WORK INSTRUCTION:
Only the lines from the one with "(549, 426) = (328, 321): red" to the end of the records are wanted, each repeated exactly, both ends included.

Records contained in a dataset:
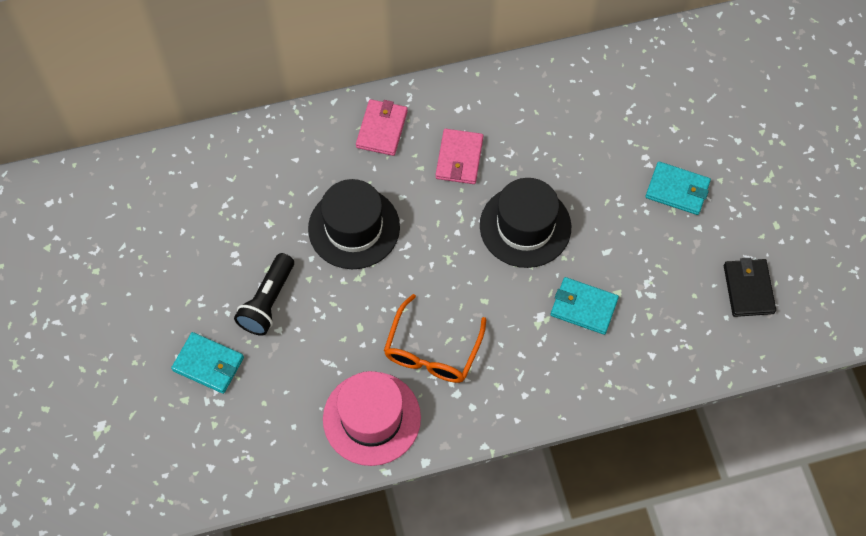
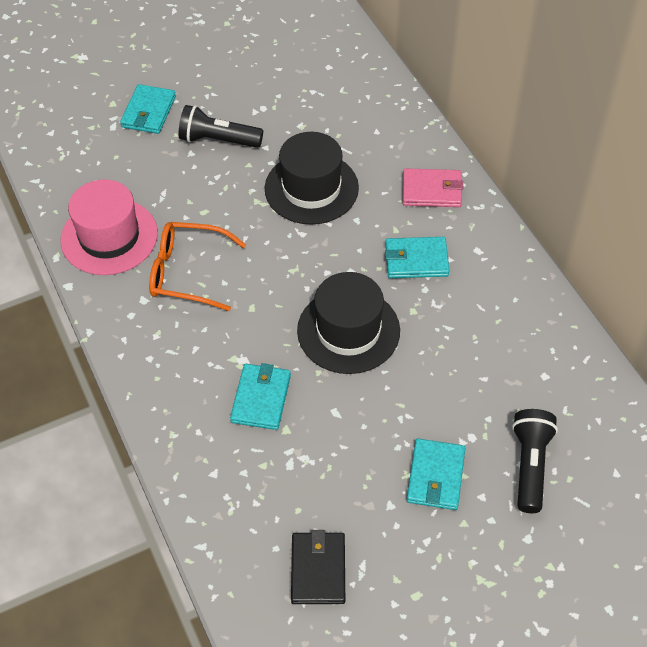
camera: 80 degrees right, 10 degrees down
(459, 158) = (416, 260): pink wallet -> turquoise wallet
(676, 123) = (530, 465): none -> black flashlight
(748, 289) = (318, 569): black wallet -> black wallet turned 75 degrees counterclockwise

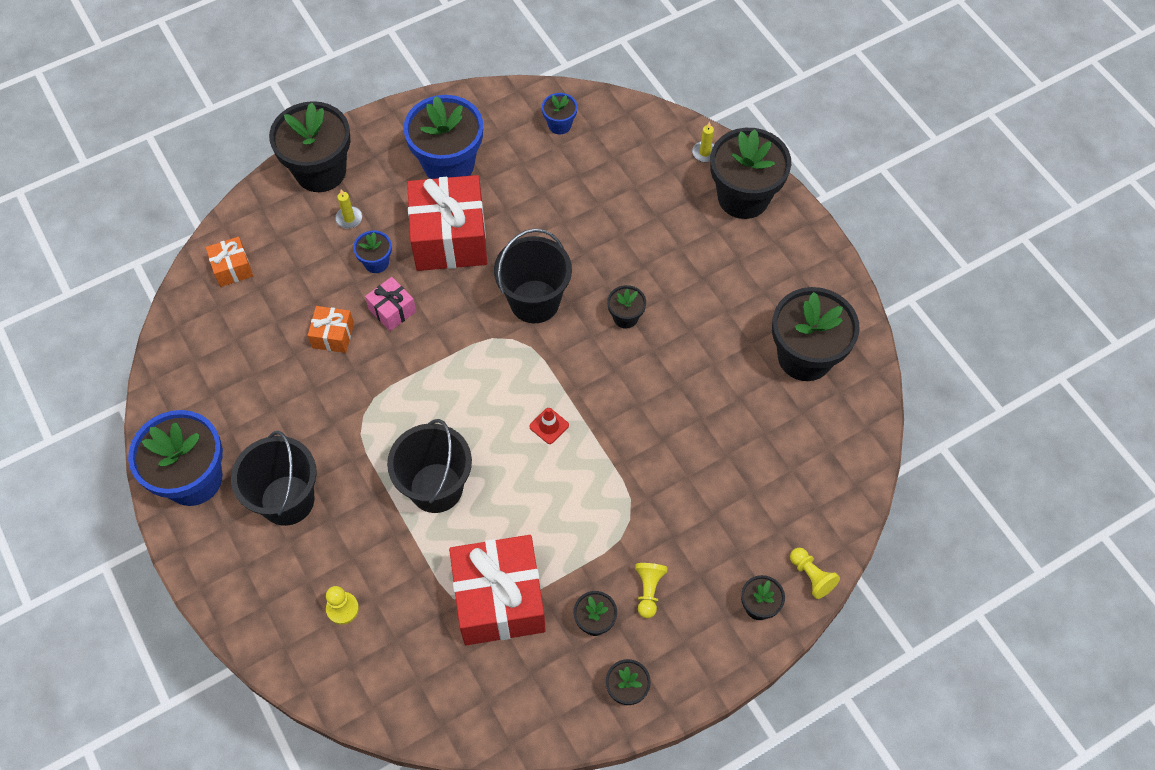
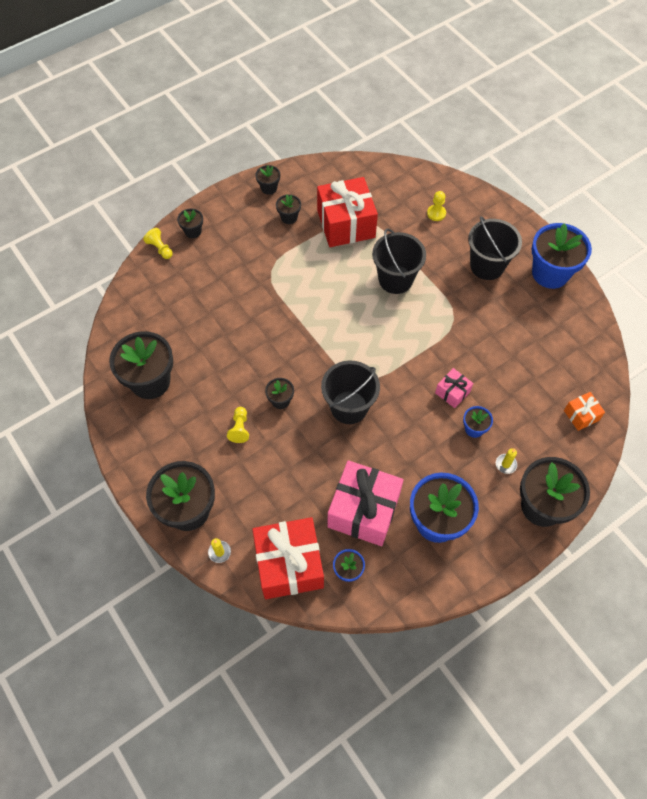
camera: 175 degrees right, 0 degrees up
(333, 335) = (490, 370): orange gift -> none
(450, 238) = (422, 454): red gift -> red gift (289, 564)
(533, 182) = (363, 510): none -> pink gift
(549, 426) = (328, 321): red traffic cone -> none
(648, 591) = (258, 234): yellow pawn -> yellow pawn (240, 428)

RESULT OF THIS TASK:
(549, 426) = (328, 321): red traffic cone -> none
(648, 591) = (258, 234): yellow pawn -> yellow pawn (240, 428)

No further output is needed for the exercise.